Before-and-after change records:
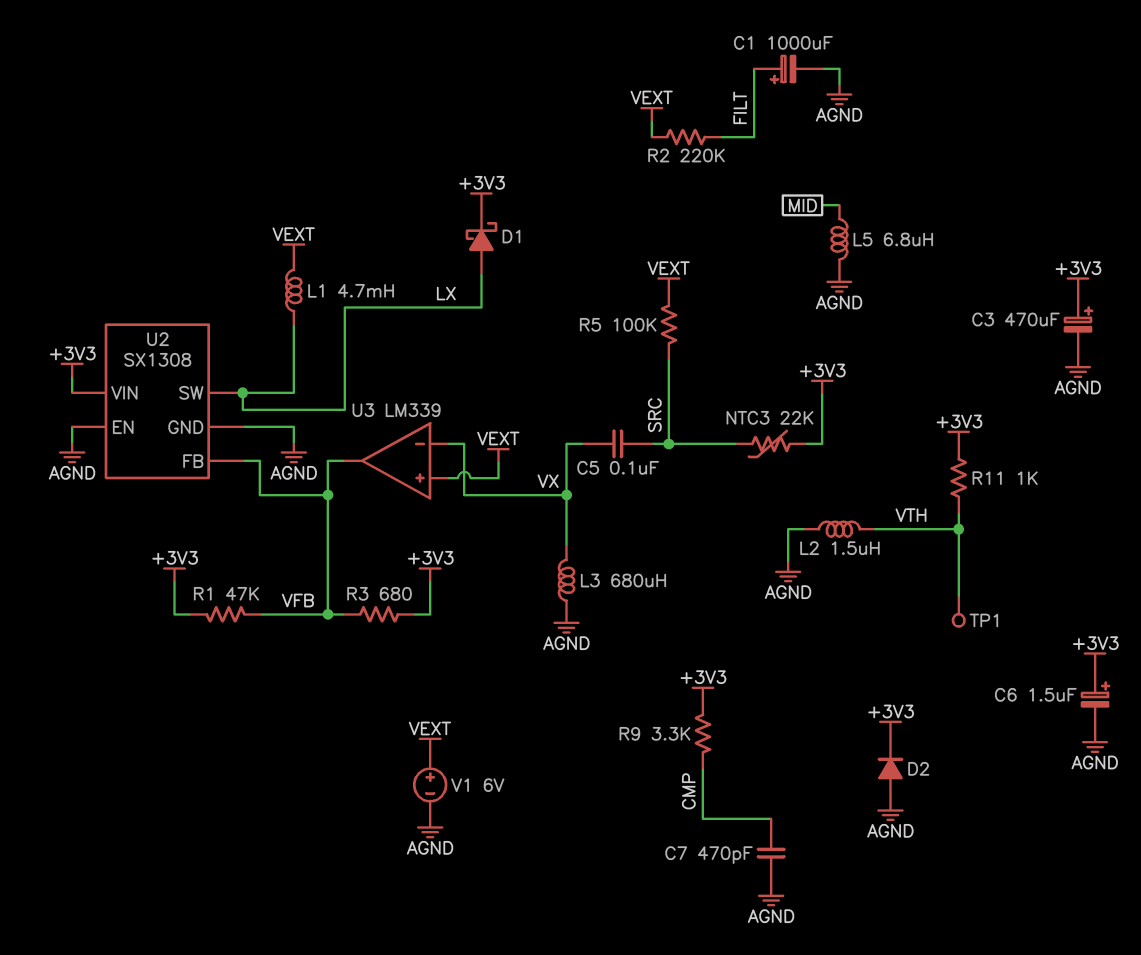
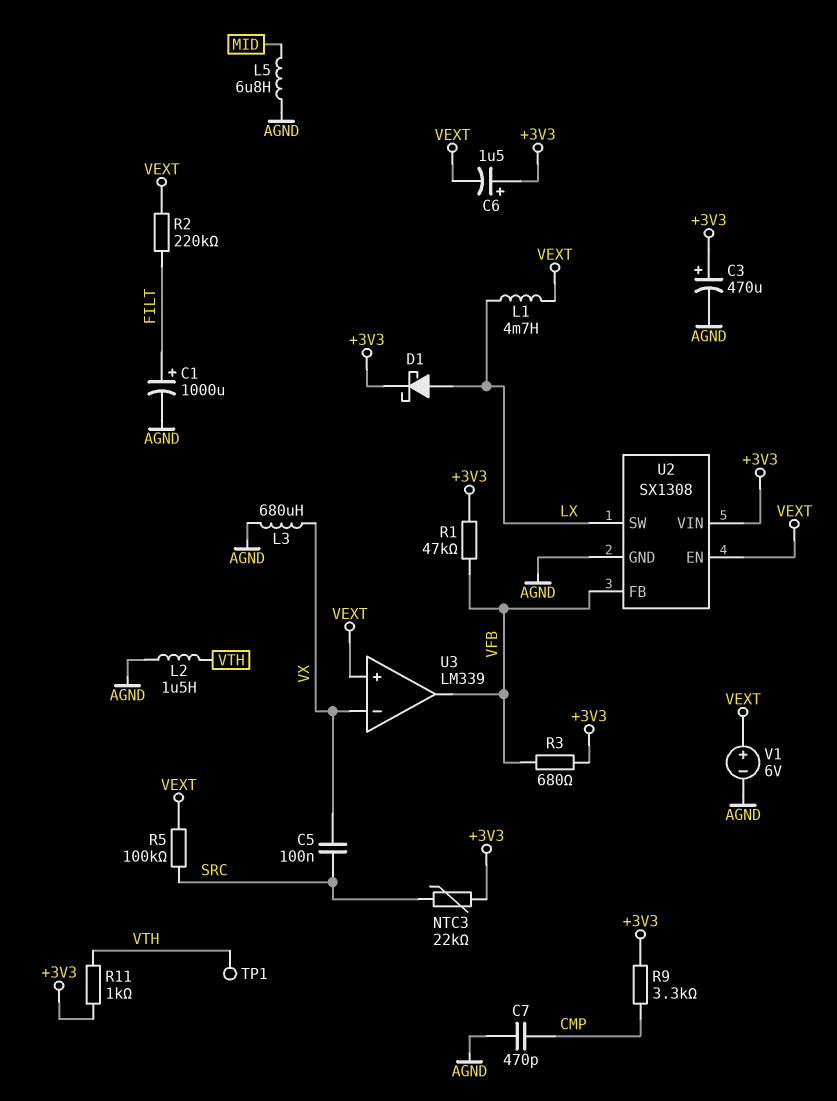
C6: 1.5uF (plus +3V3, minus AGND) -> 1.5uF (plus +3V3, minus VEXT)
D2: diode (A AGND, K +3V3) -> none
U2 pin EN: AGND -> VEXT

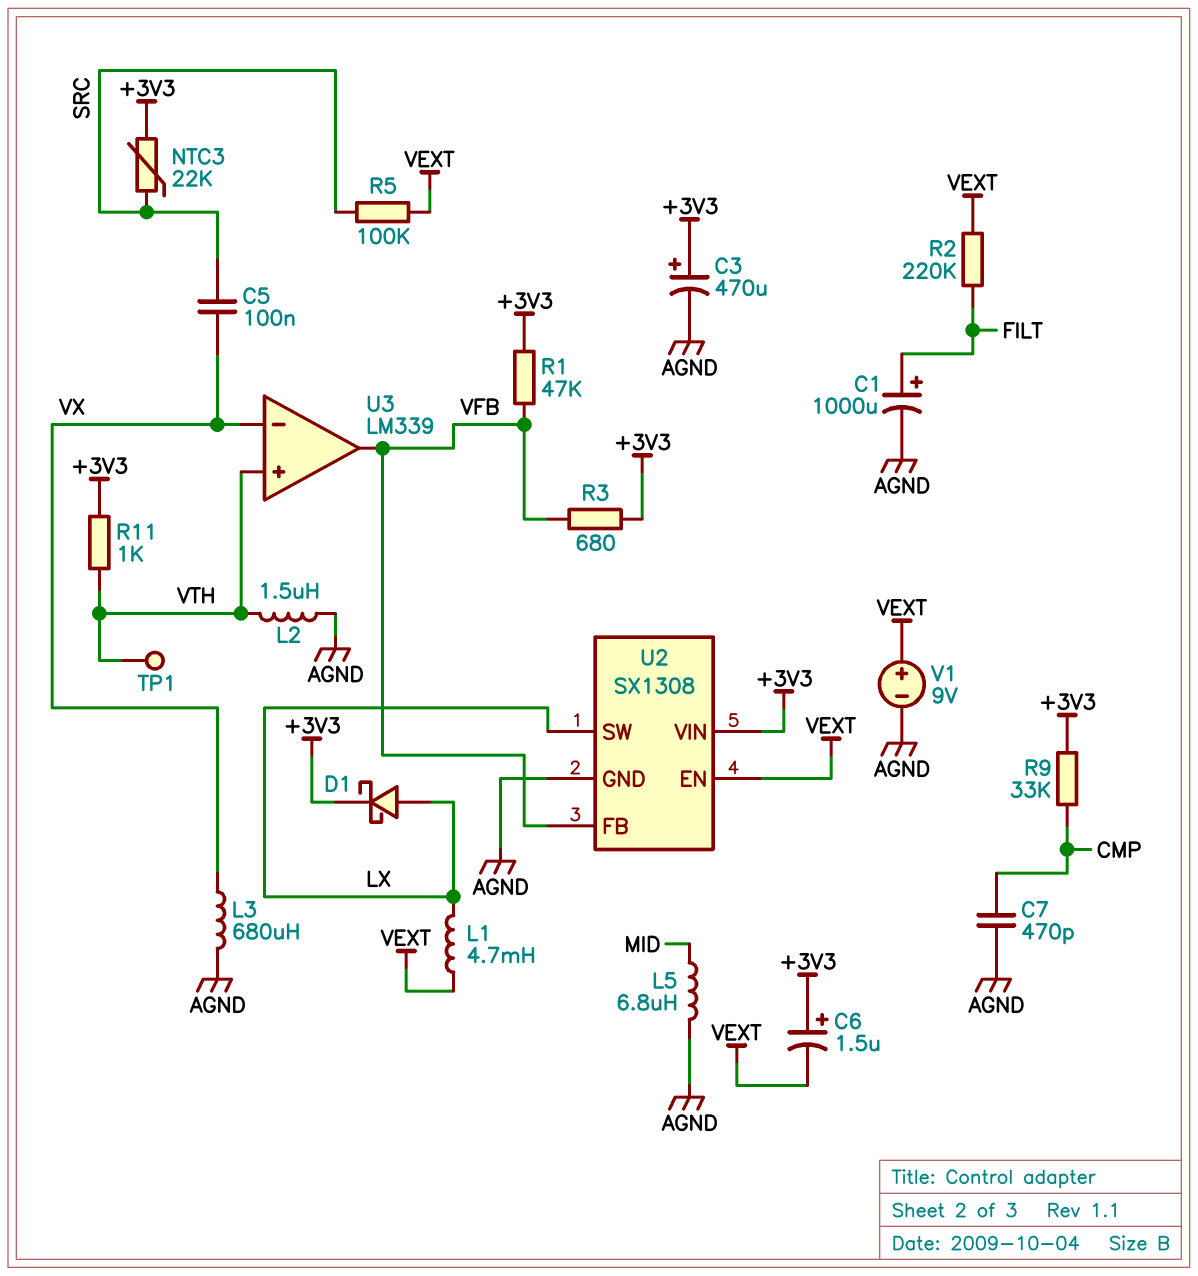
R9: 3.3k (+3V3, CMP) -> 33k (+3V3, CMP)
U3 pin in+: VEXT -> VTH
V1: 6V (plus VEXT, minus AGND) -> 9V (plus VEXT, minus AGND)

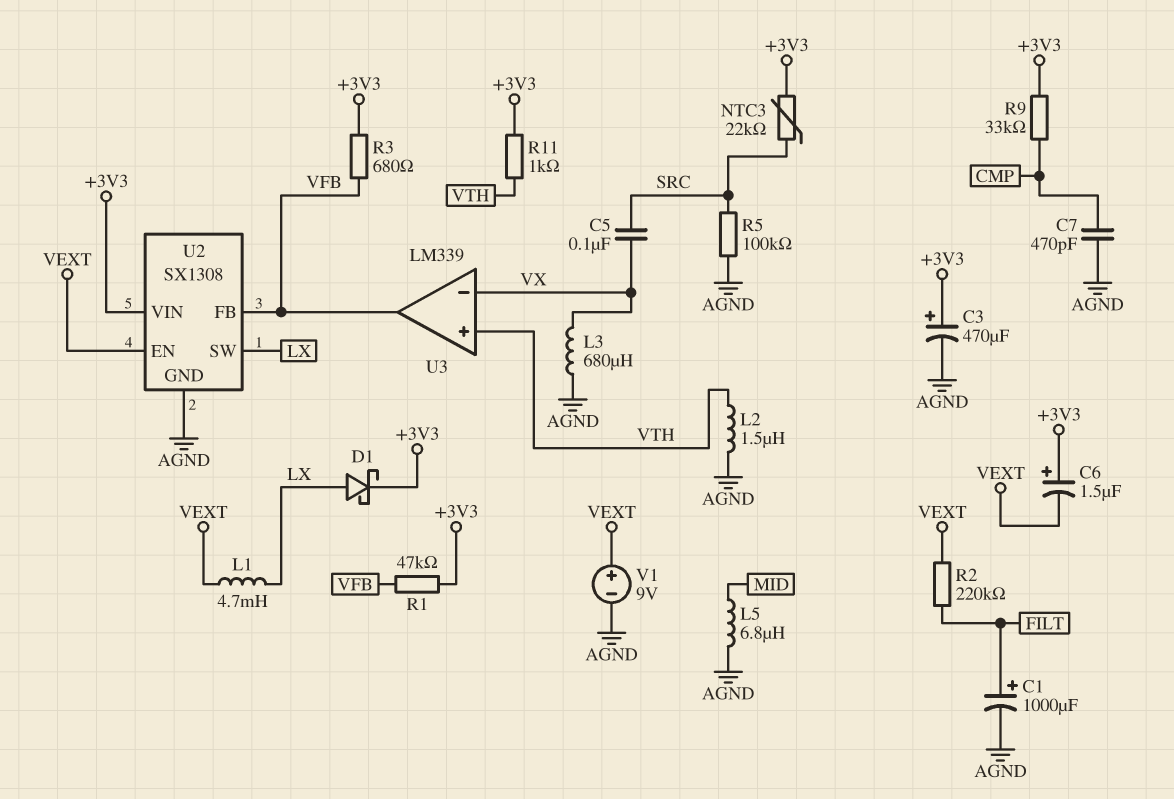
R5: 100k (SRC, VEXT) -> 100k (AGND, SRC)
TP1: test point (VTH) -> none

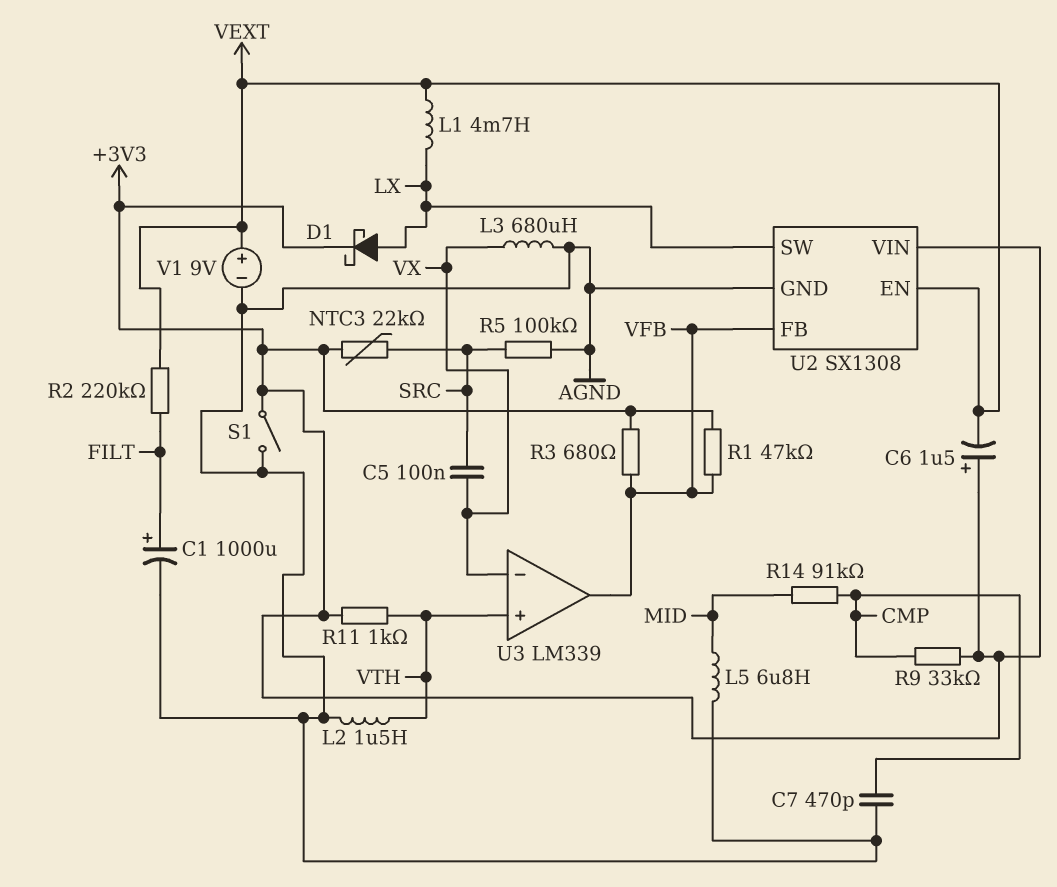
C3: 470uF (plus +3V3, minus AGND) -> none
R14: none -> 91k (CMP, MID)
S1: none -> switch (+3V3, AGND)

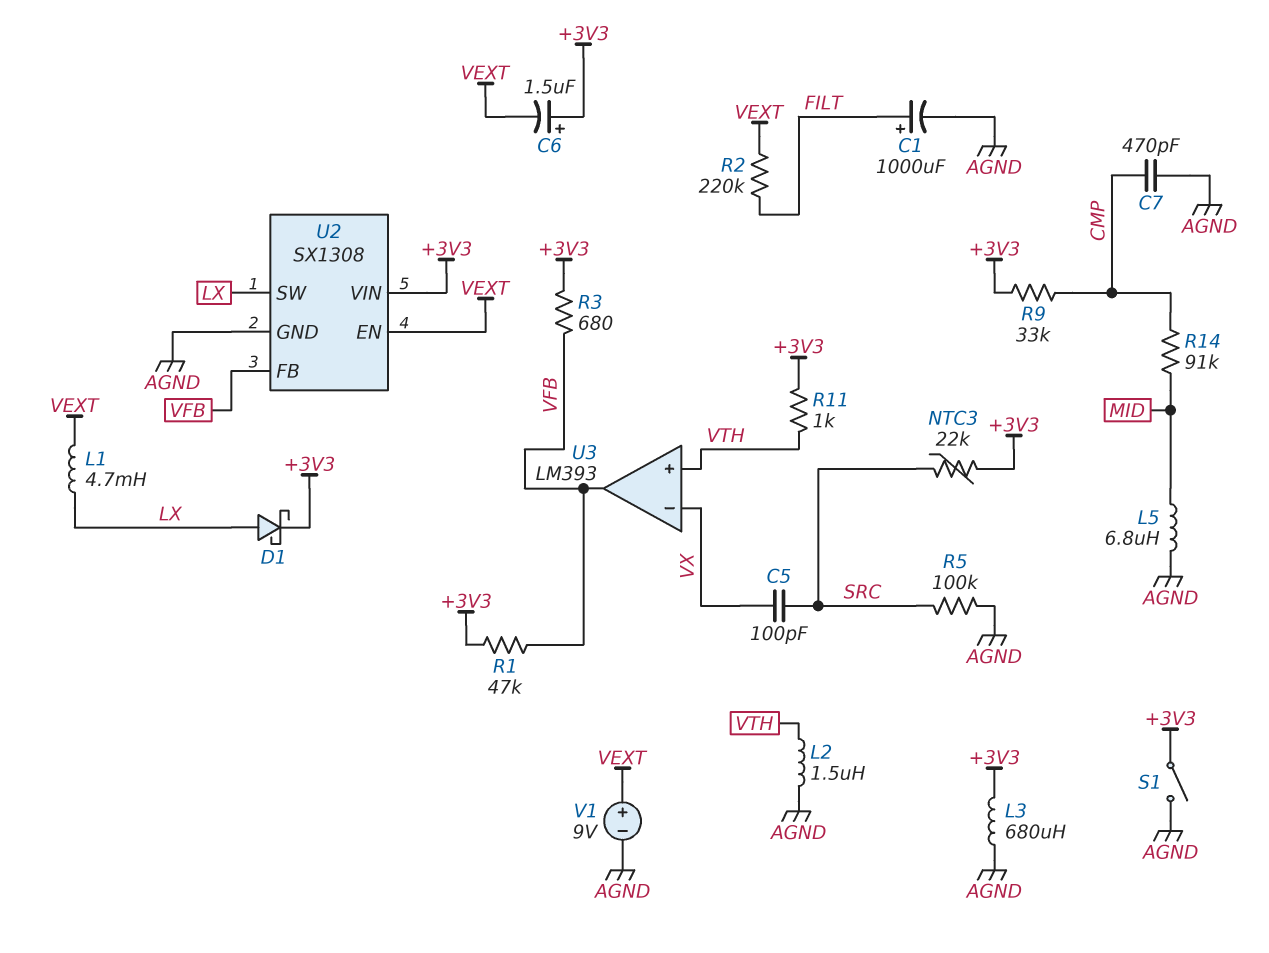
C5: 100nF (SRC, VX) -> 100pF (SRC, VX)
L3: 680uH (AGND, VX) -> 680uH (+3V3, AGND)
U3: LM339 -> LM393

Action item: The last line of the entries marks the end, and the line with "R5: 100k (SRC, VEXT) -> 100k (AGND, SRC)" marks the start. Output exactly those two lines and every line between them, nothing else, with the pictures left out.

Answer to the exercise:
R5: 100k (SRC, VEXT) -> 100k (AGND, SRC)
TP1: test point (VTH) -> none

C3: 470uF (plus +3V3, minus AGND) -> none
R14: none -> 91k (CMP, MID)
S1: none -> switch (+3V3, AGND)

C5: 100nF (SRC, VX) -> 100pF (SRC, VX)
L3: 680uH (AGND, VX) -> 680uH (+3V3, AGND)
U3: LM339 -> LM393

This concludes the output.